--- Supplied material ---
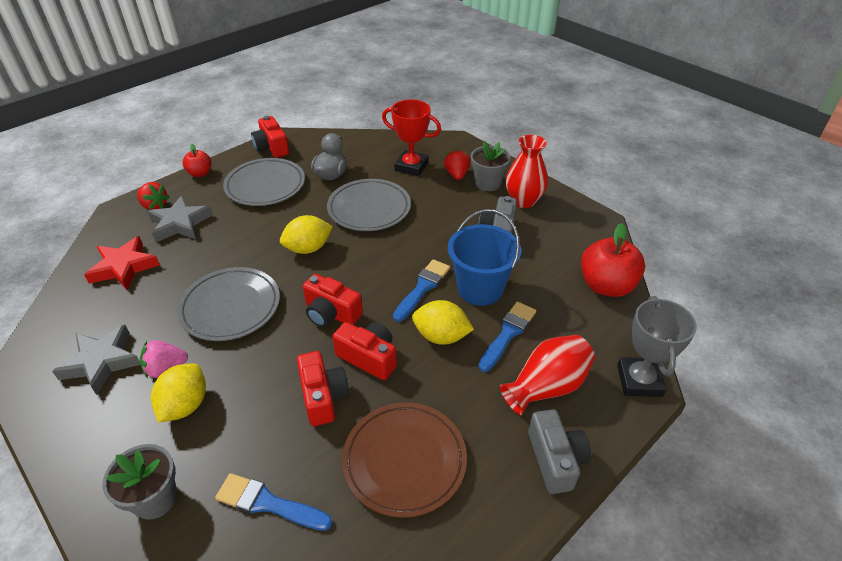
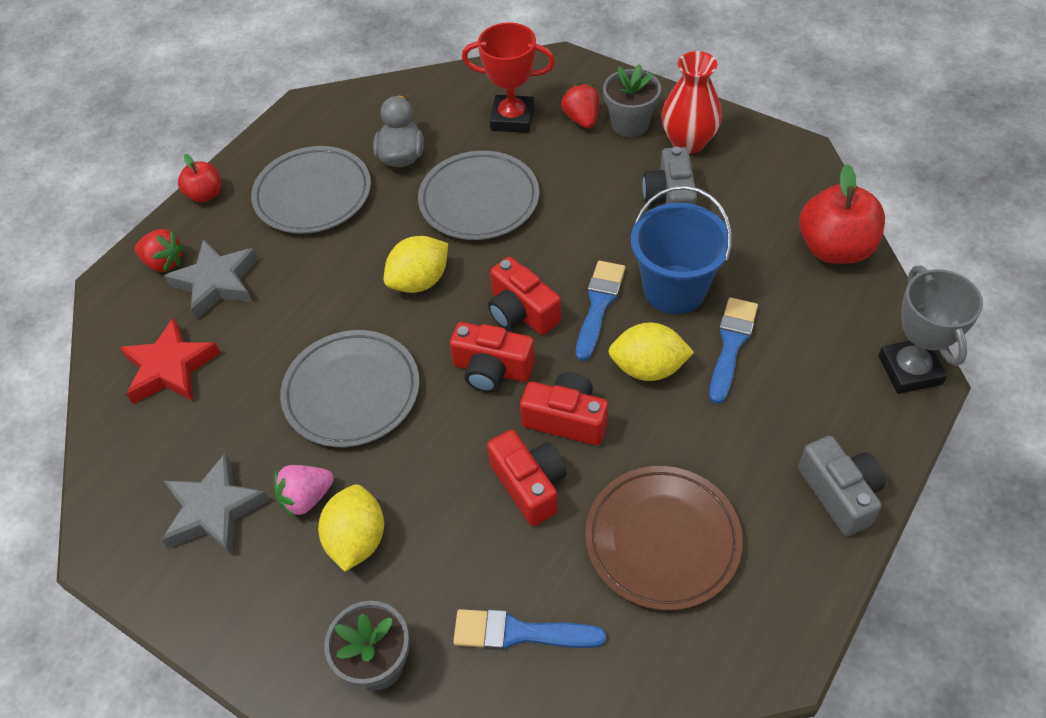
camera: 10 degrees left, 10 degrees up
(272, 147) = (293, 128): red camera -> red camera (521, 312)
(546, 387) = (801, 405): red vase -> none

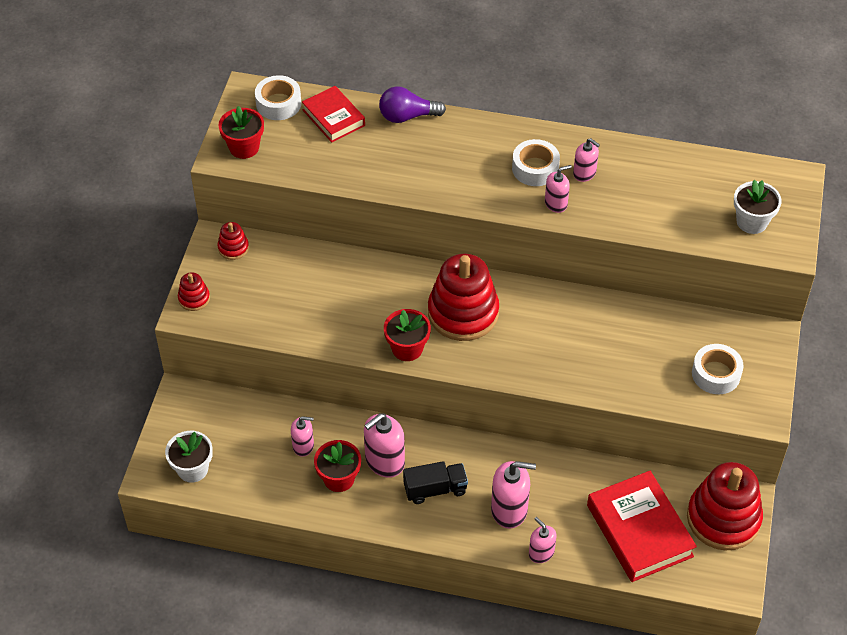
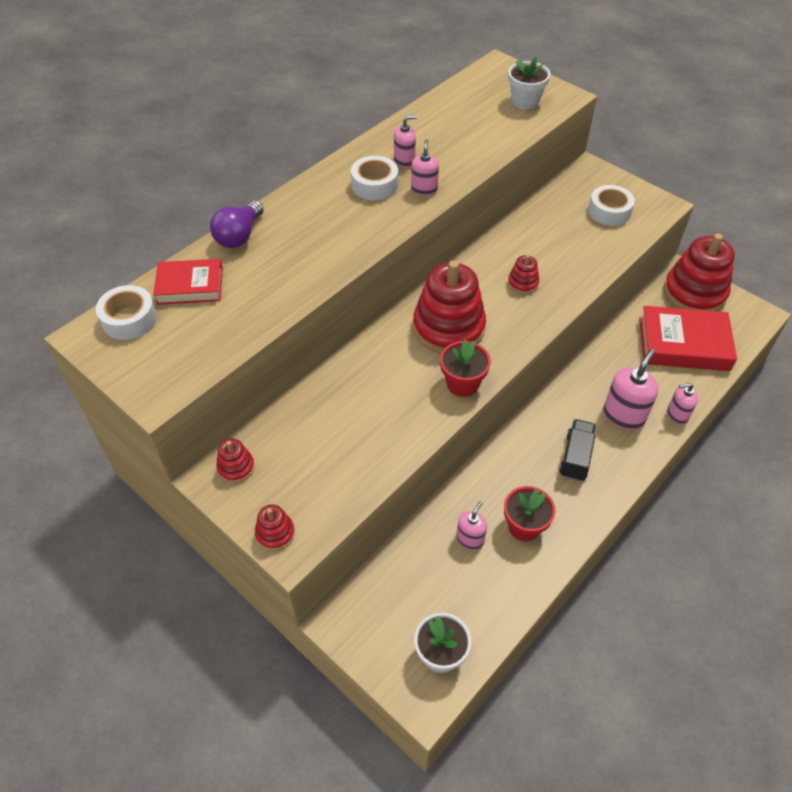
camera: 60 degrees left, 0 degrees up
(244, 147) = (161, 371): red flower pot -> none
(384, 461) = (525, 481): pink soap dispenser -> none
(558, 343) = (523, 283): none -> red stacking toy

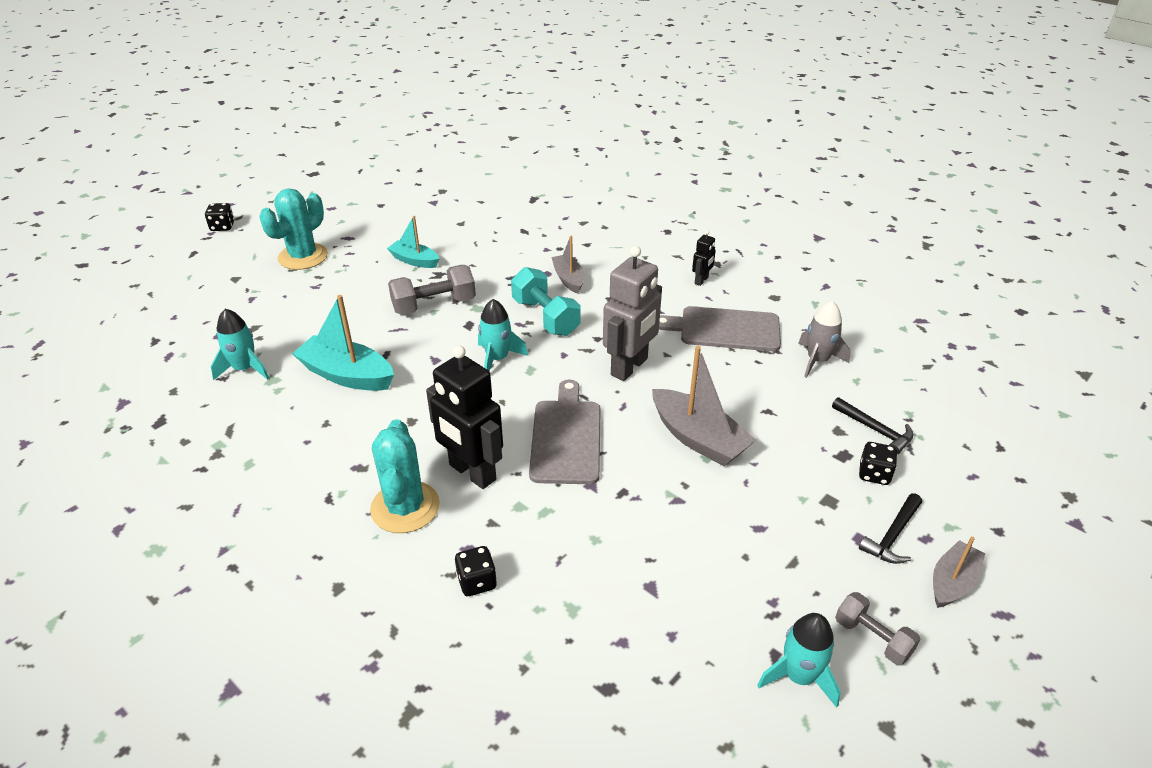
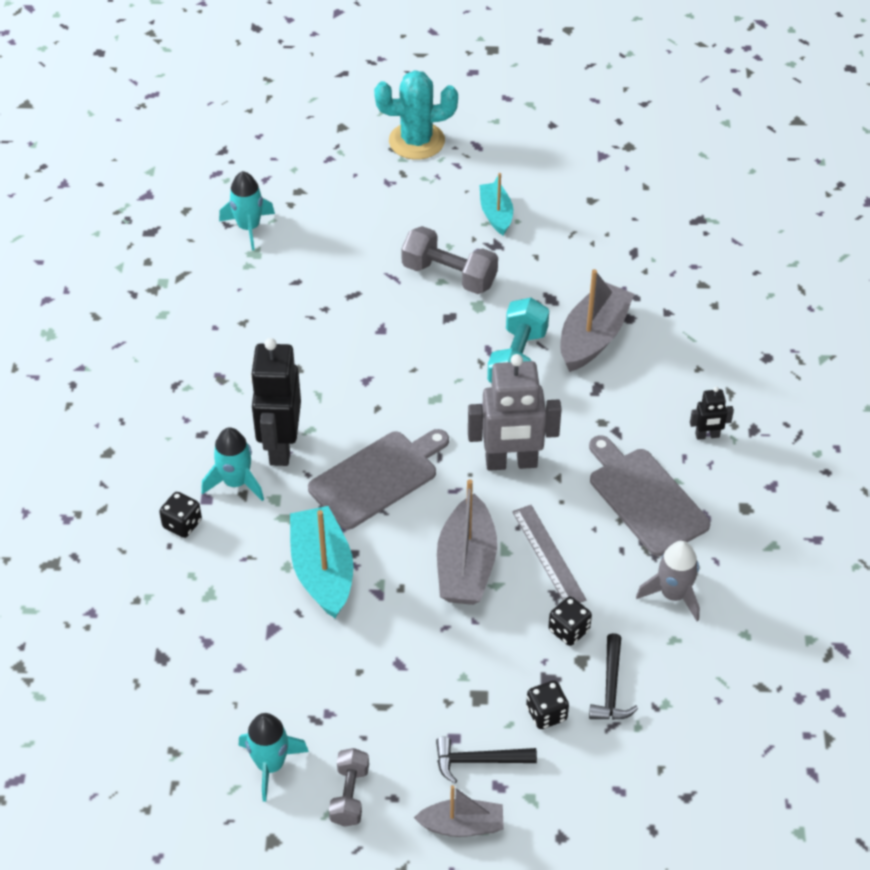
camera: 50 degrees right, 10 degrees up
(222, 227) = (396, 57): black dice -> black dice (569, 630)
(347, 375) = (305, 291): turquoise boat -> turquoise boat (322, 571)
(405, 507) = (209, 433): turquoise cactus -> none
(497, 359) = (425, 368): turquoise rocket -> turquoise rocket (236, 482)
(568, 279) = (593, 337): grey boat -> grey boat, size x1.62
(729, 395) = (548, 555): none -> grey ruler

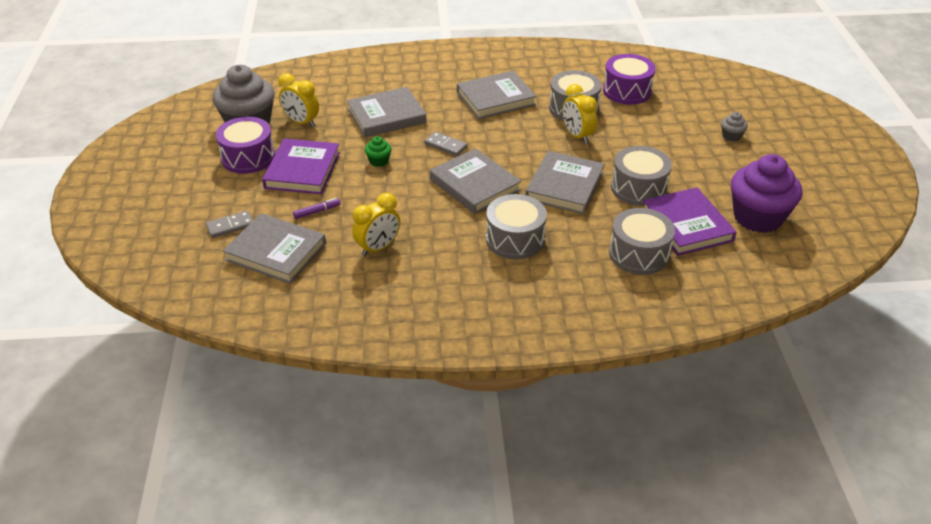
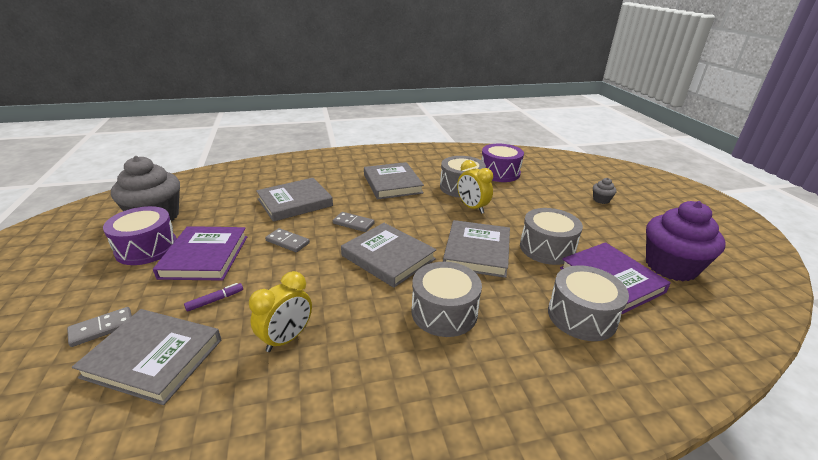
camera: 10 degrees left, 10 degrees down
(301, 122) = (211, 212): yellow clock -> none
(379, 161) = (287, 242): green cupcake -> grey domino
(495, 98) = (392, 184): grey book -> grey book turned 75 degrees counterclockwise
---
Exercise brief »
Repeat word for word only the lines from the line holding "(384, 461) = (525, 481): pink" to the final line of the material, both included. Don't carry over any picture.

Answer to this task »
(384, 461) = (525, 481): pink soap dispenser -> none
(558, 343) = (523, 283): none -> red stacking toy

camera: 50 degrees right, 10 degrees up
(222, 227) = (396, 57): black dice -> black dice (569, 630)
(347, 375) = (305, 291): turquoise boat -> turquoise boat (322, 571)
(405, 507) = (209, 433): turquoise cactus -> none
(497, 359) = (425, 368): turquoise rocket -> turquoise rocket (236, 482)
(568, 279) = (593, 337): grey boat -> grey boat, size x1.62
(729, 395) = (548, 555): none -> grey ruler

camera: 10 degrees left, 10 degrees down
(301, 122) = (211, 212): yellow clock -> none
(379, 161) = (287, 242): green cupcake -> grey domino
(495, 98) = (392, 184): grey book -> grey book turned 75 degrees counterclockwise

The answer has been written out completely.